*** Opening Material to process ***
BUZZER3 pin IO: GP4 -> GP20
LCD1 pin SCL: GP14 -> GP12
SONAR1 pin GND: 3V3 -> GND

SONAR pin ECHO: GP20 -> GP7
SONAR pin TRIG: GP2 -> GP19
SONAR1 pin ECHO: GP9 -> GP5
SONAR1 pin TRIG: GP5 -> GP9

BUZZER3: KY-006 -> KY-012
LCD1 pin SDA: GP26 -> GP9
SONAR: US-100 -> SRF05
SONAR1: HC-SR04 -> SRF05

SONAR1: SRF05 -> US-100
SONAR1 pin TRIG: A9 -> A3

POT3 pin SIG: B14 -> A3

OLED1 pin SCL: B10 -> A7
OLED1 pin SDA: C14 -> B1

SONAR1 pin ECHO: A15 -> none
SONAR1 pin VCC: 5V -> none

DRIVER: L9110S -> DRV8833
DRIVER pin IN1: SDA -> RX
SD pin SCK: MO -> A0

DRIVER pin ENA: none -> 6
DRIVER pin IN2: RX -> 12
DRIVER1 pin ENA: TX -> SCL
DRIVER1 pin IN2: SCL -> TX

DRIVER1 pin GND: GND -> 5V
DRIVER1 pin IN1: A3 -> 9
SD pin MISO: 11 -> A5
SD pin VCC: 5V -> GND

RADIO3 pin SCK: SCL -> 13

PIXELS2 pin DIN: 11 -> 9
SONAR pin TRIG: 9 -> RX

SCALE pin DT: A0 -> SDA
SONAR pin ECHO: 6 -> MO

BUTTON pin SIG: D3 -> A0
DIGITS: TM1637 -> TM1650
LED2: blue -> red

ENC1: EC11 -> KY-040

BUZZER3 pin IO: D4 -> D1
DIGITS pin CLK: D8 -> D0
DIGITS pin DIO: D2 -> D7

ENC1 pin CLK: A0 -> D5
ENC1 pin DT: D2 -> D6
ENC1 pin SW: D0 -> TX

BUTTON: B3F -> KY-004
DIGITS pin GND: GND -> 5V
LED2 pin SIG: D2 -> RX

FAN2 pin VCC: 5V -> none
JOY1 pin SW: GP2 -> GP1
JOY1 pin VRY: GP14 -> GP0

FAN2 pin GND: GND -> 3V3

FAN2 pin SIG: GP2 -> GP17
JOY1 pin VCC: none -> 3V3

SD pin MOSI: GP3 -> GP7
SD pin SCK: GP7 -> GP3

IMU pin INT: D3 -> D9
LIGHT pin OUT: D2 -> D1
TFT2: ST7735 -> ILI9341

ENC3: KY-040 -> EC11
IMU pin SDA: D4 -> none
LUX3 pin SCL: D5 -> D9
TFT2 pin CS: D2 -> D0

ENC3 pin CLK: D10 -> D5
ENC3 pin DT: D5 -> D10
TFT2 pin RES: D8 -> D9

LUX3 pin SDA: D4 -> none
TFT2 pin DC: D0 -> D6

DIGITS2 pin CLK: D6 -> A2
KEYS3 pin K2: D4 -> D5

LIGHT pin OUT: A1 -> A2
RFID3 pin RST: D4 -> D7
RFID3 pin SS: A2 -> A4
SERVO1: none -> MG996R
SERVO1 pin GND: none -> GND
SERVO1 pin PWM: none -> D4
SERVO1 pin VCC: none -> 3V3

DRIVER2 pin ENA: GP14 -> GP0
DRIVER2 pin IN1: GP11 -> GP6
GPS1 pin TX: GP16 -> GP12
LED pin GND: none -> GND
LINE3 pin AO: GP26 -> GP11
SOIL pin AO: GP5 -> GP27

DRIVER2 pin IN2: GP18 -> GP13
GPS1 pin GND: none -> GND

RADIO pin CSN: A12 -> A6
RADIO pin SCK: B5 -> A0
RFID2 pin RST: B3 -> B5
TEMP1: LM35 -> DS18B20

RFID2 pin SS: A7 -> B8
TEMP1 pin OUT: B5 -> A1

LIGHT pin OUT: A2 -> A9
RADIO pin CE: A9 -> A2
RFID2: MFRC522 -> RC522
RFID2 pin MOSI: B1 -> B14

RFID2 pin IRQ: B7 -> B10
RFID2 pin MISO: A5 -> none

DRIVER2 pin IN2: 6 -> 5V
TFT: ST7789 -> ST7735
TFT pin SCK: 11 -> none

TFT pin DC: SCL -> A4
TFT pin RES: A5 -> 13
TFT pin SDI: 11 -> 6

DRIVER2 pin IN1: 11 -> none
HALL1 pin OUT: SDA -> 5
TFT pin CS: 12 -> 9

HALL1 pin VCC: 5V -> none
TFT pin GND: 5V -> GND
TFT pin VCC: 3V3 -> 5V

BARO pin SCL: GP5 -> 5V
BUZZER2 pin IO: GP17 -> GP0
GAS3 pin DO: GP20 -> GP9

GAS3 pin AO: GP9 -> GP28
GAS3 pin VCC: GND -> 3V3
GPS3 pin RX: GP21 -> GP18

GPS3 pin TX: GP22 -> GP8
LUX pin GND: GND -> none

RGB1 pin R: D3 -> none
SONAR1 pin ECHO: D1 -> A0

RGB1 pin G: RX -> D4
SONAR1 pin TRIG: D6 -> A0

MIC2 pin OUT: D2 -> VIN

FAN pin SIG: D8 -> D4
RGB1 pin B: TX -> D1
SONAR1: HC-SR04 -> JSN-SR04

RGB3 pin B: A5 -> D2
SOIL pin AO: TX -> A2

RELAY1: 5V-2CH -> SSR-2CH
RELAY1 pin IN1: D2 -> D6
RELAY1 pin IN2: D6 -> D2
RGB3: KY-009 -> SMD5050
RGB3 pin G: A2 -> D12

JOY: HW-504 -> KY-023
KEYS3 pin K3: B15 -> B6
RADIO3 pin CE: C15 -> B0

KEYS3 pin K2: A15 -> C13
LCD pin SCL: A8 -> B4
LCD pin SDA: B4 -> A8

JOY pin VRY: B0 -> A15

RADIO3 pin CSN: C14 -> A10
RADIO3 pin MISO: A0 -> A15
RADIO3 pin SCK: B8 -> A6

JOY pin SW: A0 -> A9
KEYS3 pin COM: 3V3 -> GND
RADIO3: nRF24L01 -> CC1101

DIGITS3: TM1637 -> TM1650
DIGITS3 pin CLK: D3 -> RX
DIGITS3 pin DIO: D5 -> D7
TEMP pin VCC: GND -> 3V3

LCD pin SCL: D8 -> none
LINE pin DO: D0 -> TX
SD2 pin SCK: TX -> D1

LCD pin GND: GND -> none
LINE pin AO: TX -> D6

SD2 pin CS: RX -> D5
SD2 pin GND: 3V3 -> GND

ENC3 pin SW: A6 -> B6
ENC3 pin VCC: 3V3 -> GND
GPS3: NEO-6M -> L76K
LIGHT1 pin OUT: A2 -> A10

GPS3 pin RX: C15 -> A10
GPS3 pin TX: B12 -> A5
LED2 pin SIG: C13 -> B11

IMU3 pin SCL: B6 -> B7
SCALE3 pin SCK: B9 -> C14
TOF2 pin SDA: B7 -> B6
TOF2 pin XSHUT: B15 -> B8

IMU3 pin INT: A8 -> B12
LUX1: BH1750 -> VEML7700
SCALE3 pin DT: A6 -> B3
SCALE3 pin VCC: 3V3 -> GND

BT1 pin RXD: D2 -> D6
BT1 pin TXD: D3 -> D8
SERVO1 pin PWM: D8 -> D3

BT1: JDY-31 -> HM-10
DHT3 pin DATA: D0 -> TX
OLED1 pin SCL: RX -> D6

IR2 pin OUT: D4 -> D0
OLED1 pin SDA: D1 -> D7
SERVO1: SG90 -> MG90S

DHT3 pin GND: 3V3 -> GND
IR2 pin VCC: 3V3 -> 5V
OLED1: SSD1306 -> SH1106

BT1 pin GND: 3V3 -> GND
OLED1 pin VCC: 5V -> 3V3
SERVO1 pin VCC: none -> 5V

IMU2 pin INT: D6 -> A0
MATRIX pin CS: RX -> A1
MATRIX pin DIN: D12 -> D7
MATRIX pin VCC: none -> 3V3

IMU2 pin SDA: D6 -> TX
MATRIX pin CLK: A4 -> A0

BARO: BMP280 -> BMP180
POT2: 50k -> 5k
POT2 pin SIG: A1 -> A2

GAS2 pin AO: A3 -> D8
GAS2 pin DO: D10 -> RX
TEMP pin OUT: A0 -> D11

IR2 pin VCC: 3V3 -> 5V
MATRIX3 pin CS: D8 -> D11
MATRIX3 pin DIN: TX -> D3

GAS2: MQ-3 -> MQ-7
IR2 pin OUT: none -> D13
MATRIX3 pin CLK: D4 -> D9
*** Closing Material to process ***
**Task directions**: Find "DIGITS pin CLK: D8 -> D0" in the entries above and copy that whole line exactly, then each line after it through the line that contains "ENC3 pin DT: D5 -> D10".

**Solution**:
DIGITS pin CLK: D8 -> D0
DIGITS pin DIO: D2 -> D7

ENC1 pin CLK: A0 -> D5
ENC1 pin DT: D2 -> D6
ENC1 pin SW: D0 -> TX

BUTTON: B3F -> KY-004
DIGITS pin GND: GND -> 5V
LED2 pin SIG: D2 -> RX

FAN2 pin VCC: 5V -> none
JOY1 pin SW: GP2 -> GP1
JOY1 pin VRY: GP14 -> GP0

FAN2 pin GND: GND -> 3V3

FAN2 pin SIG: GP2 -> GP17
JOY1 pin VCC: none -> 3V3

SD pin MOSI: GP3 -> GP7
SD pin SCK: GP7 -> GP3

IMU pin INT: D3 -> D9
LIGHT pin OUT: D2 -> D1
TFT2: ST7735 -> ILI9341

ENC3: KY-040 -> EC11
IMU pin SDA: D4 -> none
LUX3 pin SCL: D5 -> D9
TFT2 pin CS: D2 -> D0

ENC3 pin CLK: D10 -> D5
ENC3 pin DT: D5 -> D10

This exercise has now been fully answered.